**The task**
Find the line with "camera: 110 degrees right, 20 degrees up" in the records below. Output exactly from there until after the line with "(488, 221) = (626, 219): yellow", without pictures.

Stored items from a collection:
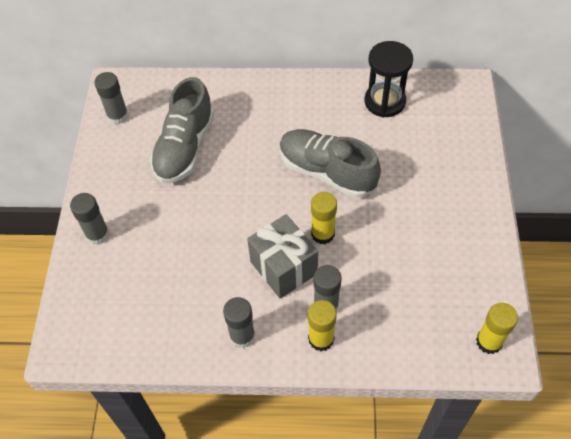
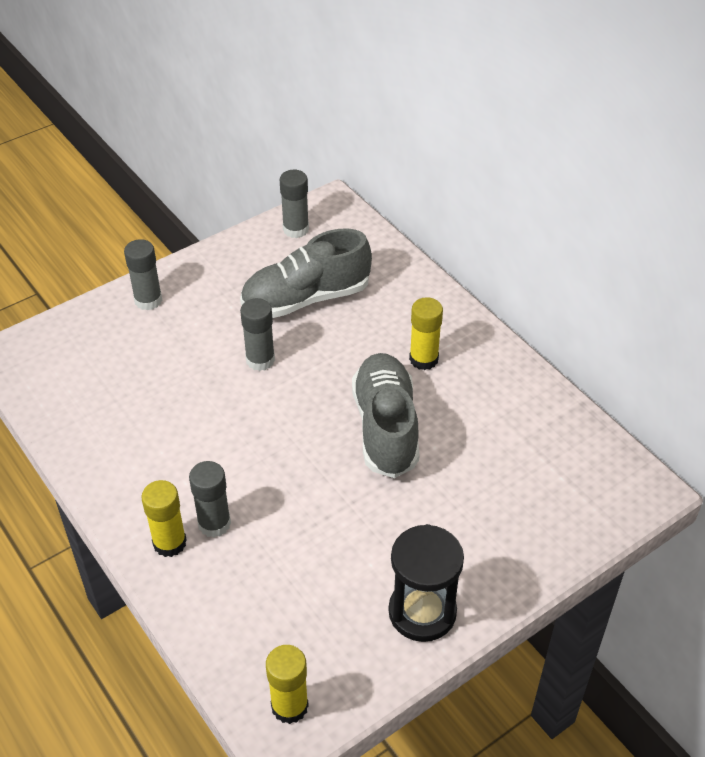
camera: 50 degrees right, 10 degrees down
(242, 336) = (122, 475): grey glue stick -> grey glue stick (260, 360)
(283, 267) = (230, 461): grey gift -> none
(322, 234) = (301, 470): yellow glue stick -> yellow glue stick (423, 359)
(384, 101) = (536, 423): black hourglass -> black hourglass (422, 612)

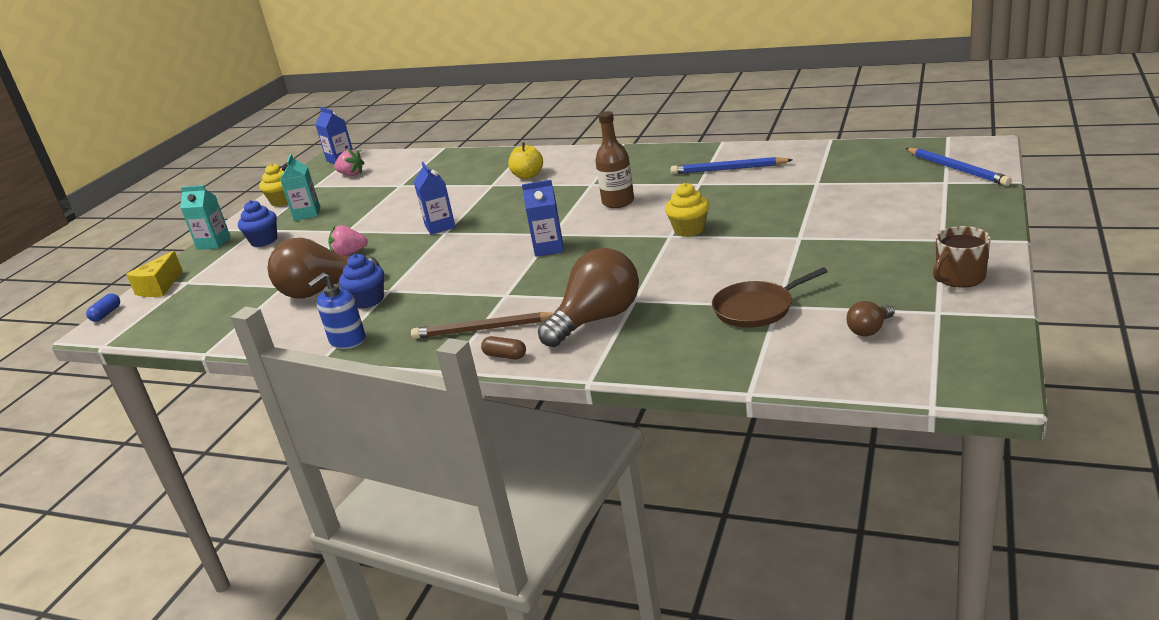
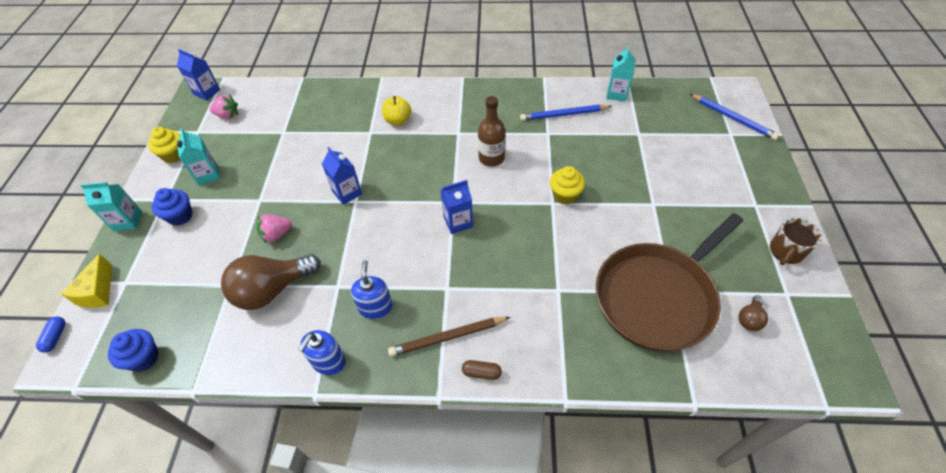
camera: 20 degrees left, 25 degrees up
(368, 300) = (324, 302): blue cupcake -> blue cupcake (144, 358)
(419, 305) = (375, 307): none -> blue soap dispenser
(597, 319) = (538, 318): brown light bulb -> none
(756, 308) = (658, 296): brown pan -> brown pan, size x1.98
(808, 152) = (617, 94): none -> turquoise carton

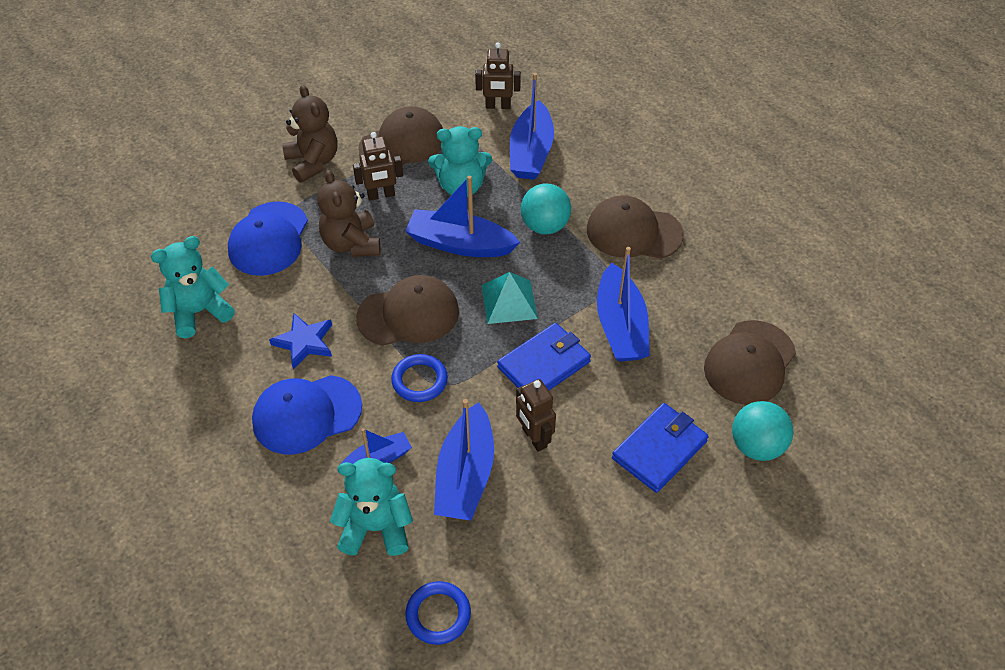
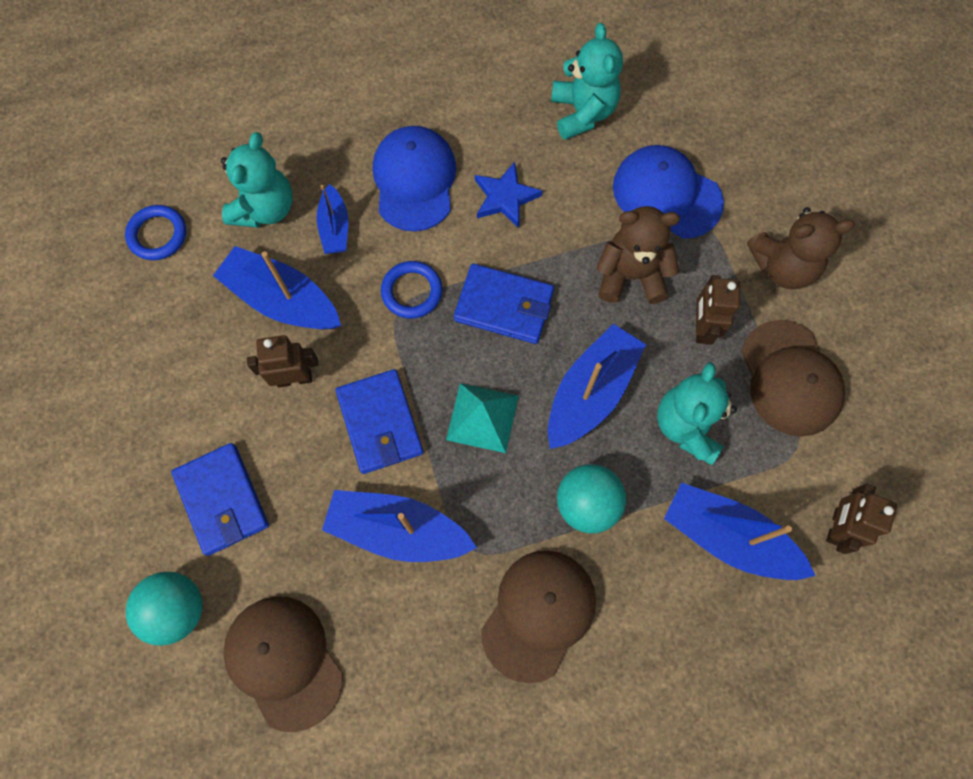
camera: 110 degrees right, 20 degrees up
(408, 314) = (504, 306): brown cap -> blue wallet

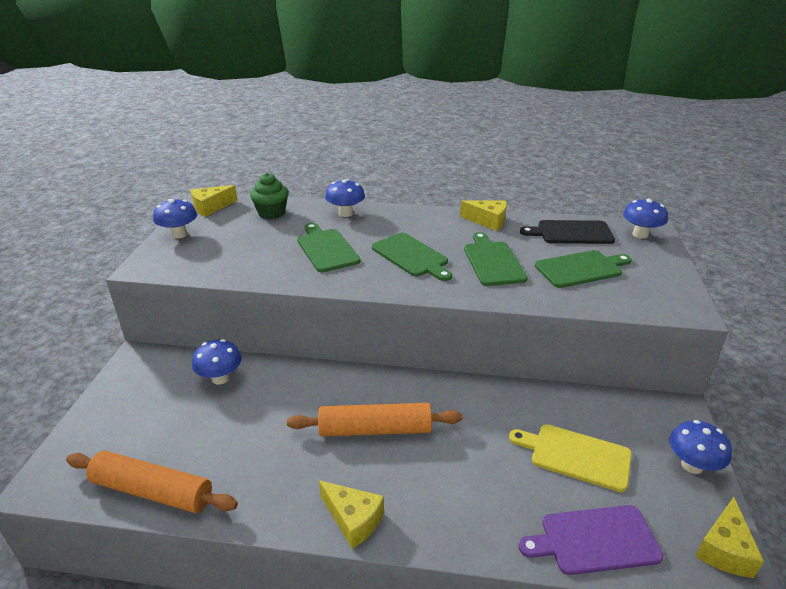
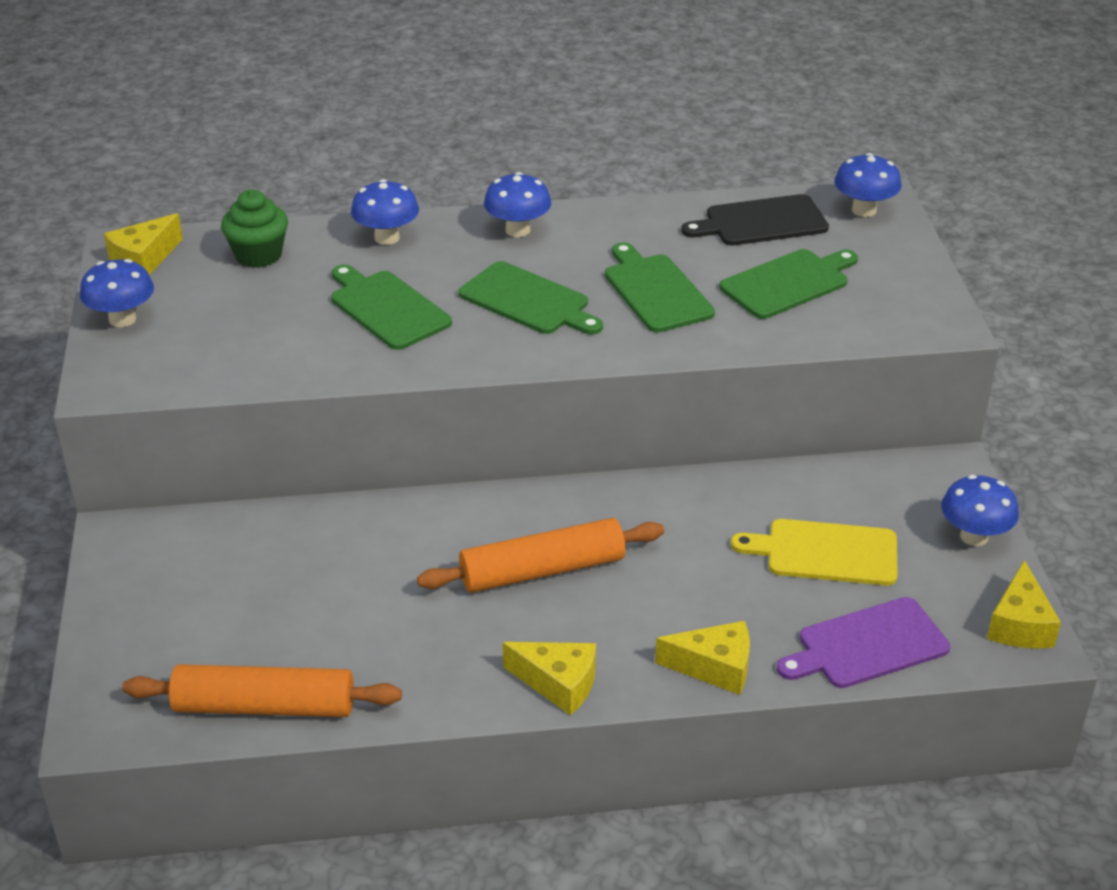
camera: 15 degrees left, 5 degrees up
(220, 378) = (274, 542): blue mushroom -> blue mushroom (518, 230)
(488, 221) = (626, 219): yellow cheese -> yellow cheese (714, 667)

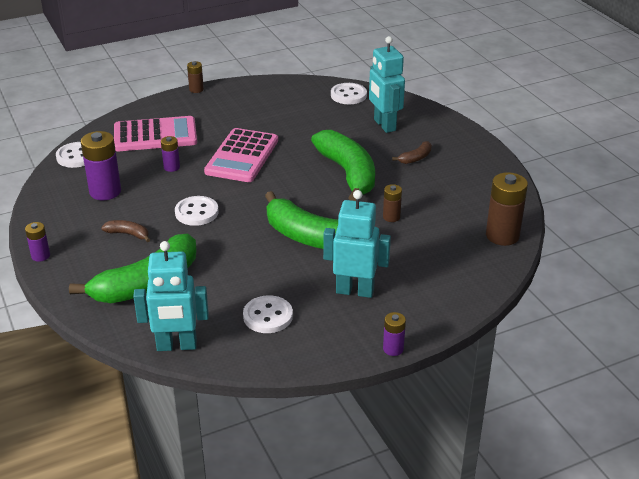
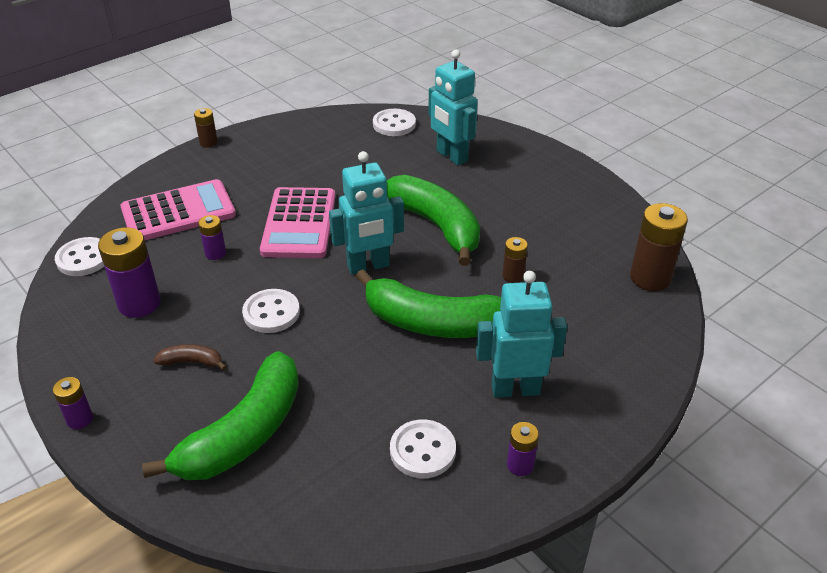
camera: 15 degrees left, 5 degrees up
(176, 346) = (319, 525): turquoise robot -> turquoise robot (368, 266)
(393, 349) = (599, 466): purple battery -> purple battery (520, 465)
(415, 158) = (506, 193): brown banana -> none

**Exercise answer**
camera: 110 degrees right, 20 degrees up
(408, 314) = (504, 306): brown cap -> blue wallet

camera: 15 degrees left, 5 degrees up
(220, 378) = (274, 542): blue mushroom -> blue mushroom (518, 230)
(488, 221) = (626, 219): yellow cheese -> yellow cheese (714, 667)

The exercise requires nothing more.